Entries taken from a collection:
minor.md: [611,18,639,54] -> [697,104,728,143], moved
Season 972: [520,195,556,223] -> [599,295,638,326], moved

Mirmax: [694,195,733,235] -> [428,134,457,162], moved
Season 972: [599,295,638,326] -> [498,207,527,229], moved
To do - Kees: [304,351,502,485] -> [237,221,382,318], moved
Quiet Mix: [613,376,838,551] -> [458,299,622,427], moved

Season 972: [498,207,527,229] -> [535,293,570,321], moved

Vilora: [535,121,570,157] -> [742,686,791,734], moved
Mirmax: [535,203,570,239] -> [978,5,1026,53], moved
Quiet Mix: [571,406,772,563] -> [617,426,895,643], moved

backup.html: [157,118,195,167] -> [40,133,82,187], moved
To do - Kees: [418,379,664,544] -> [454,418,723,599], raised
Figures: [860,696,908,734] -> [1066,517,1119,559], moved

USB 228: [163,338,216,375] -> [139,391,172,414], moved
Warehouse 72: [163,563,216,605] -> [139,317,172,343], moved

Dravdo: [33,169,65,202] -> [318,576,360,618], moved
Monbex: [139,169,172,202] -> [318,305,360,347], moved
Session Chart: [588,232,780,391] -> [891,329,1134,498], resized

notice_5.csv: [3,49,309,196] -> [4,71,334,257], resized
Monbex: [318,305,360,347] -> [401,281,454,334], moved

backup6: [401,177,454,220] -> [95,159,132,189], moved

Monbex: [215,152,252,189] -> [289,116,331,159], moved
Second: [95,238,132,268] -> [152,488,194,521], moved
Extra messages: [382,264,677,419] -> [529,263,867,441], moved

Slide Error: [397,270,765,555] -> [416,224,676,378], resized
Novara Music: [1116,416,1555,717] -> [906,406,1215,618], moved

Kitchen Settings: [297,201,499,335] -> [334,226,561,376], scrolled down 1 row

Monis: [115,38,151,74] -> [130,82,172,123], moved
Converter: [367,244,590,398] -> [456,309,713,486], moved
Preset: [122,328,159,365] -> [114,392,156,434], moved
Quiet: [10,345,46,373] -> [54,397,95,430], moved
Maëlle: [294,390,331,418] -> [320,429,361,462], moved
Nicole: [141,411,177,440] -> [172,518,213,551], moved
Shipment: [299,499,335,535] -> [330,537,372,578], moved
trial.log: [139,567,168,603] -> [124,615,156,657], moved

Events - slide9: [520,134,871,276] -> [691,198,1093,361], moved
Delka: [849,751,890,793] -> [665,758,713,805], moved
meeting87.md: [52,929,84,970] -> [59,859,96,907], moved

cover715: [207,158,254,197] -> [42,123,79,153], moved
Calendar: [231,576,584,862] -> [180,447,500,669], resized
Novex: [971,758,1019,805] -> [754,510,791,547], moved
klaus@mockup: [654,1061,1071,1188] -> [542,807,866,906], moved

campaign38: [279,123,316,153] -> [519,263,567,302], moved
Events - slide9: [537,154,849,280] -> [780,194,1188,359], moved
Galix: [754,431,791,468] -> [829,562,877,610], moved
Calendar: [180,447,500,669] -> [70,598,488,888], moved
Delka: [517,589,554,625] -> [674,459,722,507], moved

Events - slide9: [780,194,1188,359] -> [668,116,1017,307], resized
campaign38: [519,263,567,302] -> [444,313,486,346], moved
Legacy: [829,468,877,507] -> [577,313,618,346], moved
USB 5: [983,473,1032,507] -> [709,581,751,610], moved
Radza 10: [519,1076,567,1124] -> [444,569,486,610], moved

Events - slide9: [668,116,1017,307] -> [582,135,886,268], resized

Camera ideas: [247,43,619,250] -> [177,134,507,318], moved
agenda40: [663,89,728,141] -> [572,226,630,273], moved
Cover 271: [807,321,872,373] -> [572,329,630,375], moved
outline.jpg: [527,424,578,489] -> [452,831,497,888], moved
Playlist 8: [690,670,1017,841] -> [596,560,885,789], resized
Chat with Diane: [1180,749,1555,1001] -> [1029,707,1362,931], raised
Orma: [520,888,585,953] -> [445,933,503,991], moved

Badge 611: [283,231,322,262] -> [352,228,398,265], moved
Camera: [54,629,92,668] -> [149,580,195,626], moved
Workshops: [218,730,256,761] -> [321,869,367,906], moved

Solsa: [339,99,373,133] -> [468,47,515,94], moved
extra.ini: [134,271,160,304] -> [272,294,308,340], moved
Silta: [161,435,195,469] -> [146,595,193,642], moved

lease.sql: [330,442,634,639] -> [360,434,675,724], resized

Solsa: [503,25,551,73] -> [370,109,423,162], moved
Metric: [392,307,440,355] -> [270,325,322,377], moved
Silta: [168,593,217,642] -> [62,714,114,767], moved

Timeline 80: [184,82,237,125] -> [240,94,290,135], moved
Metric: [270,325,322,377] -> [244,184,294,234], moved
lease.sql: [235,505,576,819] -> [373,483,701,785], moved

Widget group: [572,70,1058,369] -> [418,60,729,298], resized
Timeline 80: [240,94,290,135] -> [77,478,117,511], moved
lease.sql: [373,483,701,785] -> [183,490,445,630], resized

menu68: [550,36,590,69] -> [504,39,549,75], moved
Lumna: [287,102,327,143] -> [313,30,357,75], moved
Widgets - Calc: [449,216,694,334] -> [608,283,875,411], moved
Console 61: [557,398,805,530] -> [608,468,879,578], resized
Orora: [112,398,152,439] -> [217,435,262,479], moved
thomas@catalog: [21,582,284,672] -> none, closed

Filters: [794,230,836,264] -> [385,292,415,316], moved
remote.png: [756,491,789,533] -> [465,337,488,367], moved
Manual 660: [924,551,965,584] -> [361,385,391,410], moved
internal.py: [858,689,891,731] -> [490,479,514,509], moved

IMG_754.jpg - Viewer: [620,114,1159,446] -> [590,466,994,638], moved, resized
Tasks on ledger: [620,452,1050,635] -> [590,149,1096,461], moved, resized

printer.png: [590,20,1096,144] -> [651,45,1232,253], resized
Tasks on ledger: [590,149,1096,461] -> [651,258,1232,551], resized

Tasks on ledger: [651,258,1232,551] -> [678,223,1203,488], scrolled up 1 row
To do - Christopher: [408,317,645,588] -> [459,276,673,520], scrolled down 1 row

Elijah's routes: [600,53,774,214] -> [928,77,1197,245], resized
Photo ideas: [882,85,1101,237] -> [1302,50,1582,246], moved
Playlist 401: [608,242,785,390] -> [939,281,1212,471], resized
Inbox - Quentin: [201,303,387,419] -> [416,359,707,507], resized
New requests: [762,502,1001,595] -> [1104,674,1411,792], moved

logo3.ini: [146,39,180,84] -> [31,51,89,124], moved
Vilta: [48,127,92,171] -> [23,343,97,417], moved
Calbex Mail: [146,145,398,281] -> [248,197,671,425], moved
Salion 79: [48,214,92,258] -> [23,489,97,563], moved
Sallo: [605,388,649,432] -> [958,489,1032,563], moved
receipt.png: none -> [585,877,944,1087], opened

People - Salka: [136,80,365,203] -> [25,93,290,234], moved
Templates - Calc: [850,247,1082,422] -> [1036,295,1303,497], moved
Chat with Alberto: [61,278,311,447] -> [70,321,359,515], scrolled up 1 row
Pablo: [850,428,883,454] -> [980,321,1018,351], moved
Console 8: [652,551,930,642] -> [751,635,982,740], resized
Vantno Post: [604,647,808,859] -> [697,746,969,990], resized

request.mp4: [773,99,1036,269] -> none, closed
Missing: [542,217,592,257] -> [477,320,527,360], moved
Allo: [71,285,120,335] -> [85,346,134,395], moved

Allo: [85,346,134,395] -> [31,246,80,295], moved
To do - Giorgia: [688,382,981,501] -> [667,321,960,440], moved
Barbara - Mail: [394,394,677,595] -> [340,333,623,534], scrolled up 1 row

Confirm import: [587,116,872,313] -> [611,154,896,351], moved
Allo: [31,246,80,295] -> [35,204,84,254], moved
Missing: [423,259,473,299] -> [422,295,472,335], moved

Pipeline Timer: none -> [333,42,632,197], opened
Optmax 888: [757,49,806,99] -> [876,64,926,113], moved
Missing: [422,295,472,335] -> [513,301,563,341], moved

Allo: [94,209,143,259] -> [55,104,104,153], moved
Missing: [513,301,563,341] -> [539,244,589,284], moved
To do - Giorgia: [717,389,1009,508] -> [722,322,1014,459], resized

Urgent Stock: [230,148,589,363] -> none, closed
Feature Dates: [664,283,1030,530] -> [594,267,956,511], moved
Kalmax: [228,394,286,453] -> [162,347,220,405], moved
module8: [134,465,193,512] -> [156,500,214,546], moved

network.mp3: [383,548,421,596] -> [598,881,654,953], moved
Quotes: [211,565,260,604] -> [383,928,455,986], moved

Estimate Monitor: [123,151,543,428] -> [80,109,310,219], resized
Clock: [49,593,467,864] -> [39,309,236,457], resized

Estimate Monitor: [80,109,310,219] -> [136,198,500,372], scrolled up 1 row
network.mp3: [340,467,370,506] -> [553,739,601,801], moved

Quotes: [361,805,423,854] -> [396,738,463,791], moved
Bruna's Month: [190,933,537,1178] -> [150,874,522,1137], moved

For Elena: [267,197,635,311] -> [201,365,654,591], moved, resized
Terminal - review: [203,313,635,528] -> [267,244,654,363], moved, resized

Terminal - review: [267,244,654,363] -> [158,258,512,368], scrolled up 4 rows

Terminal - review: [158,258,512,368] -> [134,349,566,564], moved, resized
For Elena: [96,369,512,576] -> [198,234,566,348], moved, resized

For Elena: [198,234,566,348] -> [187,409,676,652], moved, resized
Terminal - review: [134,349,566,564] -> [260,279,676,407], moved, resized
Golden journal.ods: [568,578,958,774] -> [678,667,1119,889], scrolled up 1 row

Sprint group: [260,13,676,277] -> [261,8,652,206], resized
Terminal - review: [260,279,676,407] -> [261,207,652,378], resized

*WHAT IS REQUIRED:* Taking the line with "Warehouse 72: [163,563,216,605]" as the first and the line with "Delka: [517,589,554,625] ->" as the last, retype that stretch of the data above exactly, with no other lines.

*RESPONSE AREA:*
Warehouse 72: [163,563,216,605] -> [139,317,172,343], moved

Dravdo: [33,169,65,202] -> [318,576,360,618], moved
Monbex: [139,169,172,202] -> [318,305,360,347], moved
Session Chart: [588,232,780,391] -> [891,329,1134,498], resized

notice_5.csv: [3,49,309,196] -> [4,71,334,257], resized
Monbex: [318,305,360,347] -> [401,281,454,334], moved

backup6: [401,177,454,220] -> [95,159,132,189], moved

Monbex: [215,152,252,189] -> [289,116,331,159], moved
Second: [95,238,132,268] -> [152,488,194,521], moved
Extra messages: [382,264,677,419] -> [529,263,867,441], moved

Slide Error: [397,270,765,555] -> [416,224,676,378], resized
Novara Music: [1116,416,1555,717] -> [906,406,1215,618], moved

Kitchen Settings: [297,201,499,335] -> [334,226,561,376], scrolled down 1 row

Monis: [115,38,151,74] -> [130,82,172,123], moved
Converter: [367,244,590,398] -> [456,309,713,486], moved
Preset: [122,328,159,365] -> [114,392,156,434], moved
Quiet: [10,345,46,373] -> [54,397,95,430], moved
Maëlle: [294,390,331,418] -> [320,429,361,462], moved
Nicole: [141,411,177,440] -> [172,518,213,551], moved
Shipment: [299,499,335,535] -> [330,537,372,578], moved
trial.log: [139,567,168,603] -> [124,615,156,657], moved

Events - slide9: [520,134,871,276] -> [691,198,1093,361], moved
Delka: [849,751,890,793] -> [665,758,713,805], moved
meeting87.md: [52,929,84,970] -> [59,859,96,907], moved

cover715: [207,158,254,197] -> [42,123,79,153], moved
Calendar: [231,576,584,862] -> [180,447,500,669], resized
Novex: [971,758,1019,805] -> [754,510,791,547], moved
klaus@mockup: [654,1061,1071,1188] -> [542,807,866,906], moved

campaign38: [279,123,316,153] -> [519,263,567,302], moved
Events - slide9: [537,154,849,280] -> [780,194,1188,359], moved
Galix: [754,431,791,468] -> [829,562,877,610], moved
Calendar: [180,447,500,669] -> [70,598,488,888], moved
Delka: [517,589,554,625] -> [674,459,722,507], moved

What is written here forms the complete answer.